- [REQUIRED WORK] Find each line of the entries with the string "cone", please, and copy it.

..........

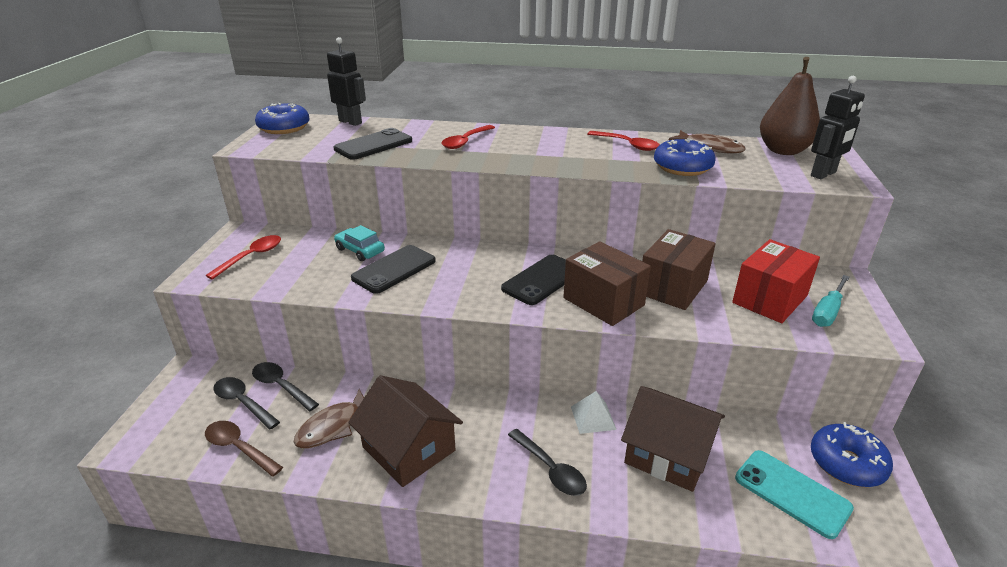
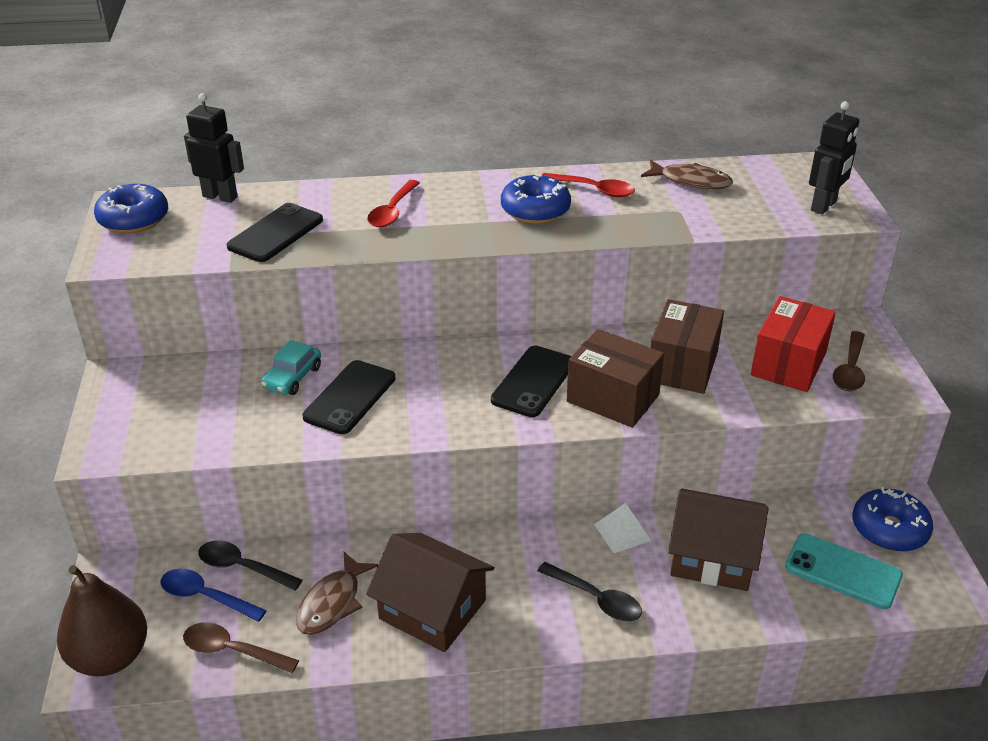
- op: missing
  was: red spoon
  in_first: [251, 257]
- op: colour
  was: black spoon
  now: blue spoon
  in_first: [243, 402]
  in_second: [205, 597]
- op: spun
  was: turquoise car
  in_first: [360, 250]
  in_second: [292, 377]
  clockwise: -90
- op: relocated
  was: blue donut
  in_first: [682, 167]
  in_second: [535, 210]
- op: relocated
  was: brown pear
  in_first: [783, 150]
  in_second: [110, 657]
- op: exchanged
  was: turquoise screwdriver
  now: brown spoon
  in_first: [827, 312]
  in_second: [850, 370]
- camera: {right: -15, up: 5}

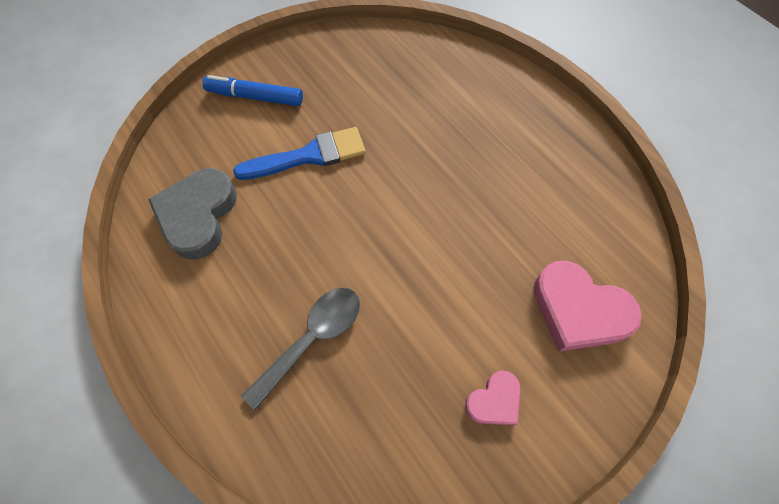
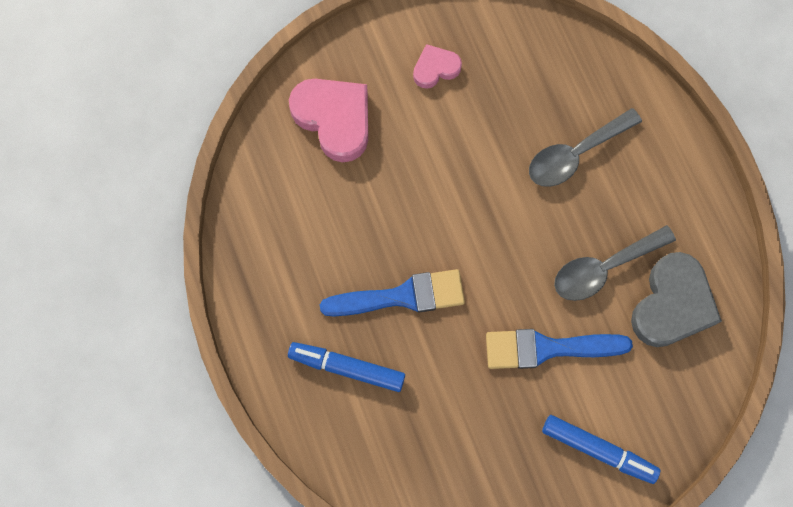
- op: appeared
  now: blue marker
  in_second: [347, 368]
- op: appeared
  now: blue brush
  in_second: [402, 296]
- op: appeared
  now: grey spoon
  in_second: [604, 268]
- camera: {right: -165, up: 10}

..........

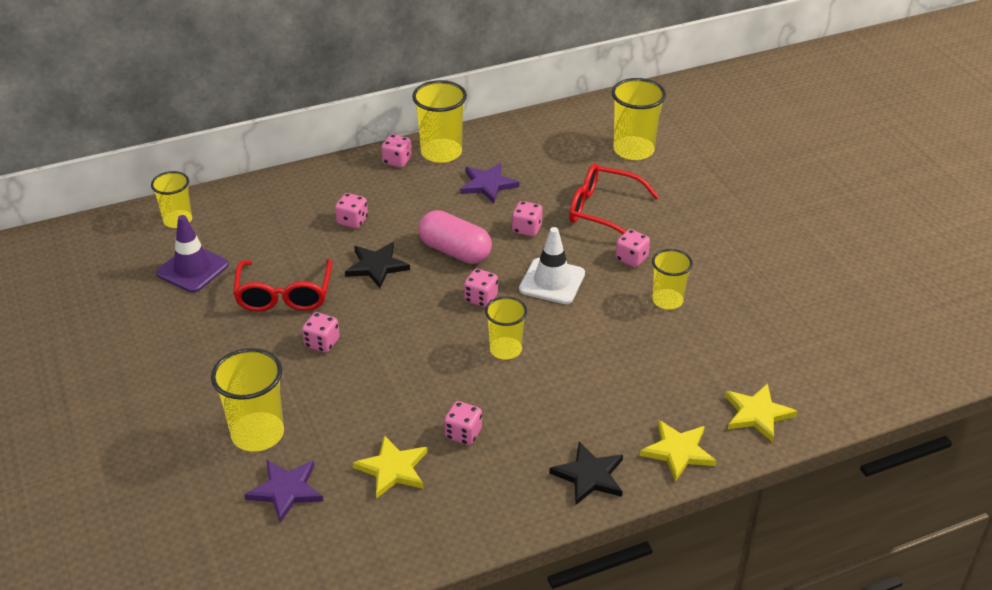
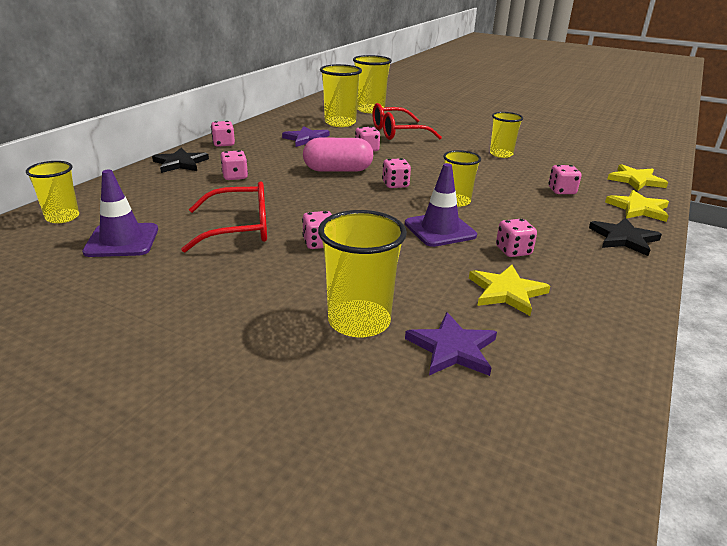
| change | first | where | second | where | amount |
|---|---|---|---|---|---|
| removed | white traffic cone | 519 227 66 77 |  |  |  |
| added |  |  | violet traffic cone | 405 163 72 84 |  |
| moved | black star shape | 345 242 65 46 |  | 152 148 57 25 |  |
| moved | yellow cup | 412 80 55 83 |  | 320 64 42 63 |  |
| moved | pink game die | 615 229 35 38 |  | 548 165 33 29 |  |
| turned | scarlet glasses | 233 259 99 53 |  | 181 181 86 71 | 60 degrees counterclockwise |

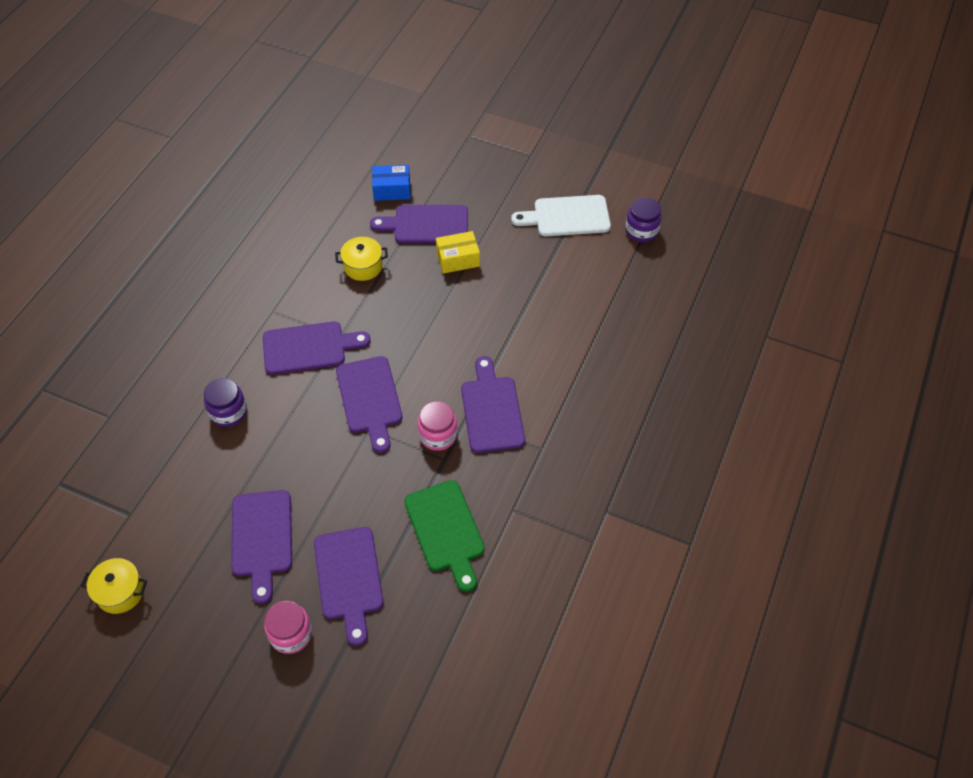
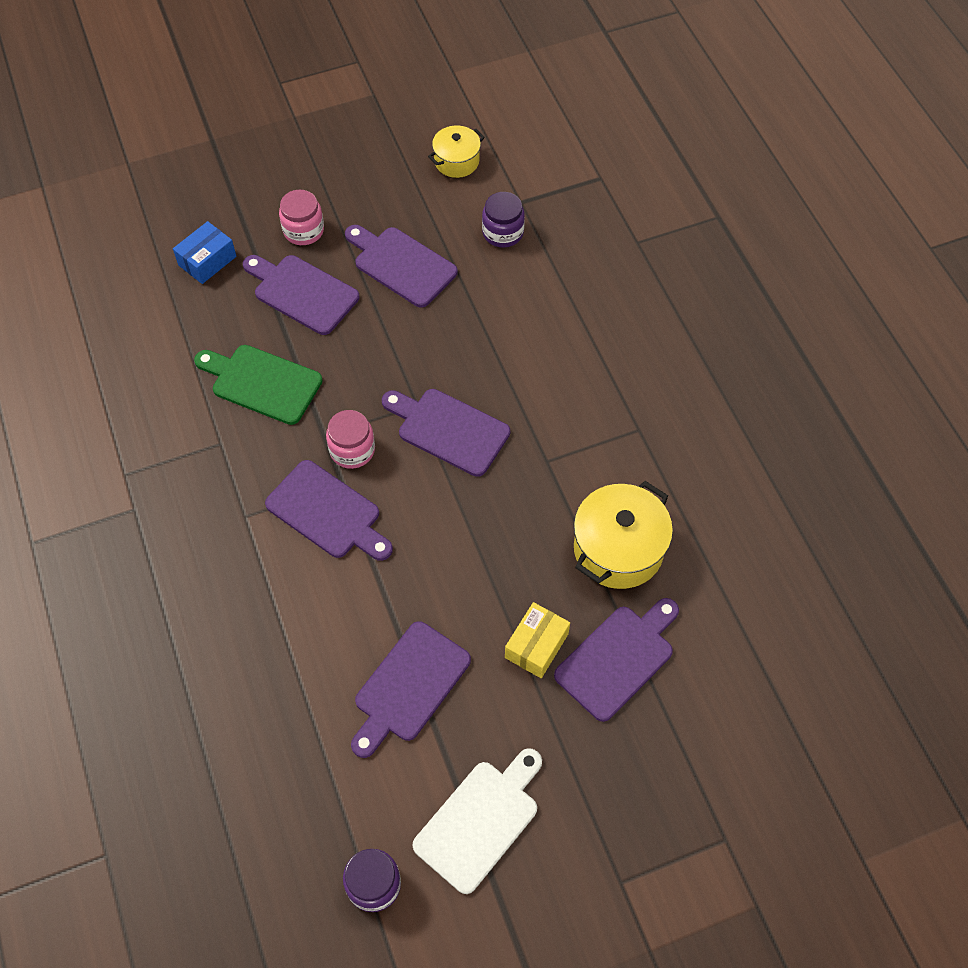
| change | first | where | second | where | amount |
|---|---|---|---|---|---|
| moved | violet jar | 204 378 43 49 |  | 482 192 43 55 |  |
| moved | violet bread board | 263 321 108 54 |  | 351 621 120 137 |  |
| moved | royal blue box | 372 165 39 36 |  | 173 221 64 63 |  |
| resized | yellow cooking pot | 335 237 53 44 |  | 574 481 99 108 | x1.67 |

..........

- [YOUR RESPONSE]
| removed | white traffic cone | 519 227 66 77 |  |  |  |
| added |  |  | violet traffic cone | 405 163 72 84 |  |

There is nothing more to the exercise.